(Records shown begins)

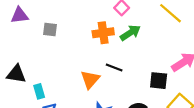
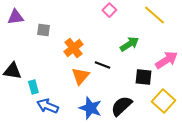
orange cross: (103, 33) -> (73, 48), moved, turned -30
green arrow: (130, 33) -> (129, 44), moved

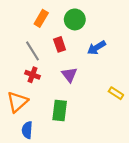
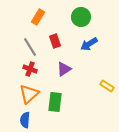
green circle: (75, 19) -> (81, 17), moved
purple triangle: (69, 75) -> (64, 69), turned 35
orange triangle: (17, 102) -> (29, 94), moved

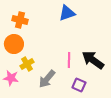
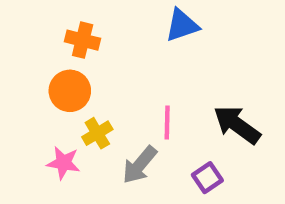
pink line: (69, 60) -> (167, 123), moved
purple square: (79, 85) -> (207, 178), turned 32

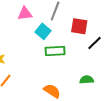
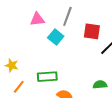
green rectangle: (55, 51) -> (47, 77), moved

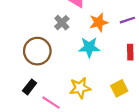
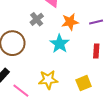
cyan star: (89, 47) -> (60, 44), turned 30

(Records shown ends)

• Instructions to follow:
Only lines that include "purple" are counted here. Give their number for the records above and add nothing.

• Reply to the task:
2